Exercise requirements:
Restate word for word the lines of the entries below, starting with the line that holds "green tree: [148,371,210,448]" and ending with the line that holds "purple boat: [222,343,298,408]", and no others.

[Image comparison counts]
____________________
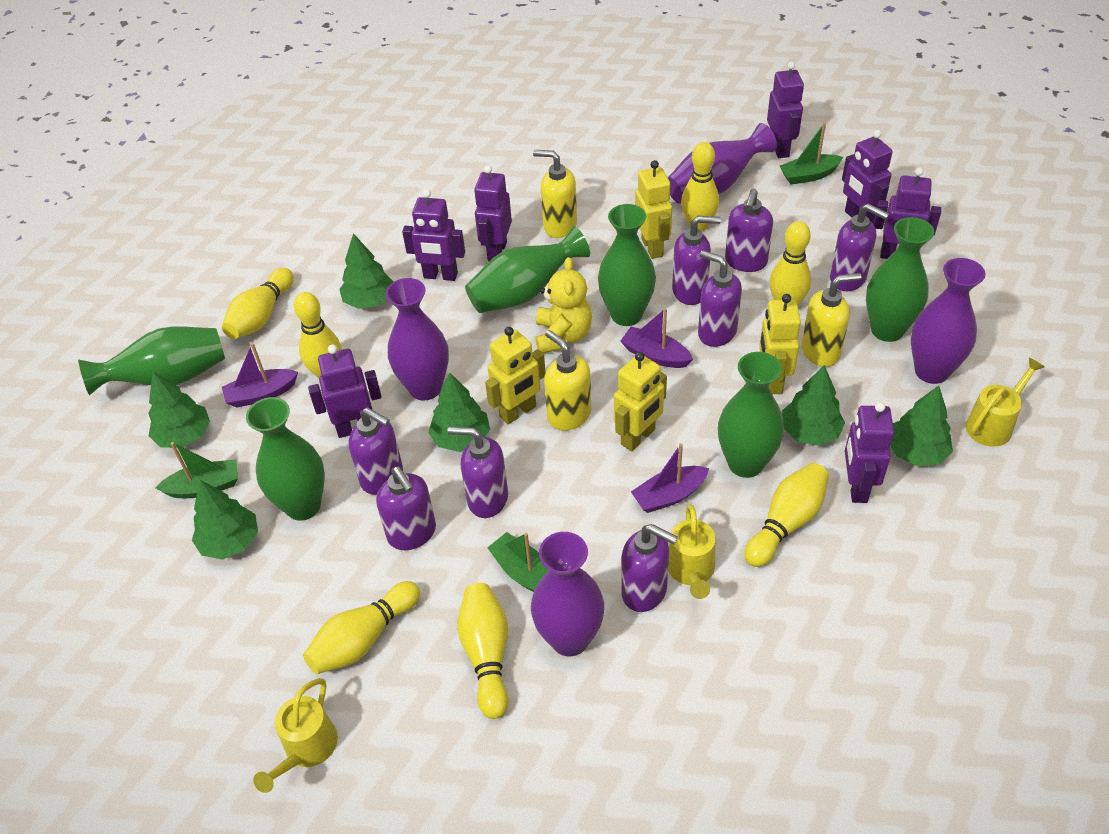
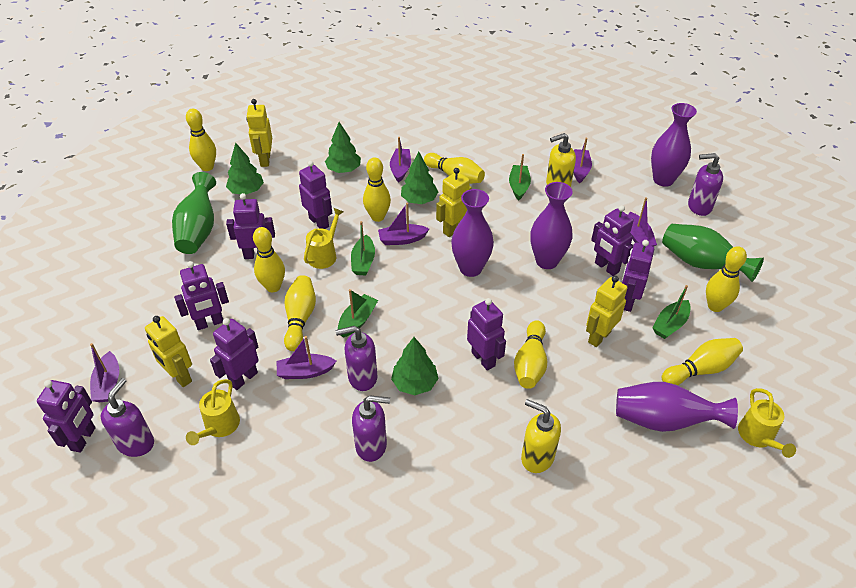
green boat: [156,442,238,498] [487,532,549,592] [780,123,843,185] = 3 -> [338,289,378,338] [351,221,375,275] [509,154,531,200] [652,285,691,339] = 4
green tree: [148,371,210,448] [192,480,258,560] [339,233,394,309] [428,373,490,452] [782,365,845,446] [891,385,953,466] = 6 -> [226,142,264,195] [325,122,361,173] [391,337,439,395] [401,152,438,204] = 4
green vase: [78,326,225,395] [246,397,325,521] [465,226,590,313] [598,204,656,326] [718,352,784,478] [866,217,934,342] = 6 -> [172,172,216,254] [662,224,764,282] = 2
purple boat: [222,343,298,408] [621,308,693,368] [631,443,709,513] = 3 -> [90,343,119,402] [276,336,336,379] [378,203,429,245] [390,137,411,183] [574,138,592,183] [628,197,657,247] = 6
purple robot: [308,345,382,438] [402,189,465,281] [474,165,512,262] [767,62,804,158] [842,130,893,224] [845,402,894,503] [874,167,941,259] = 7 -> [37,380,96,453] [174,261,229,330] [210,318,259,390] [226,193,275,259] [299,161,332,229] [467,298,506,371] [591,205,634,276] [622,240,654,312] = 8
purple soap dispenser: [349,407,403,495] [376,467,436,550] [447,427,508,518] [621,524,678,612] [672,216,721,305] [698,250,742,347] [725,189,773,272] [830,203,889,291] = 8 -> [101,378,154,457] [336,326,378,391] [352,395,390,462] [688,153,723,216] = 4
yellow bowling pin: [222,268,294,339] [294,292,342,378] [303,581,420,674] [457,583,508,719] [681,142,719,231] [744,463,829,567] [770,221,811,305] = 7 -> [186,109,216,171] [253,227,285,292] [284,275,316,351] [363,157,391,222] [424,153,485,184] [514,320,547,389] [662,338,743,385] [706,246,747,312] = 8
yellow soap dispenser: [533,150,577,238] [544,330,591,431] [801,273,862,367] = 3 -> [521,399,561,473] [546,133,576,187] = 2
yellow teddy bear: [536,257,592,353] = 1 -> none = 0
____________________
Result for this task:
green tree: [148,371,210,448] [192,480,258,560] [339,233,394,309] [428,373,490,452] [782,365,845,446] [891,385,953,466] = 6 -> [226,142,264,195] [325,122,361,173] [391,337,439,395] [401,152,438,204] = 4
green vase: [78,326,225,395] [246,397,325,521] [465,226,590,313] [598,204,656,326] [718,352,784,478] [866,217,934,342] = 6 -> [172,172,216,254] [662,224,764,282] = 2
purple boat: [222,343,298,408] [621,308,693,368] [631,443,709,513] = 3 -> [90,343,119,402] [276,336,336,379] [378,203,429,245] [390,137,411,183] [574,138,592,183] [628,197,657,247] = 6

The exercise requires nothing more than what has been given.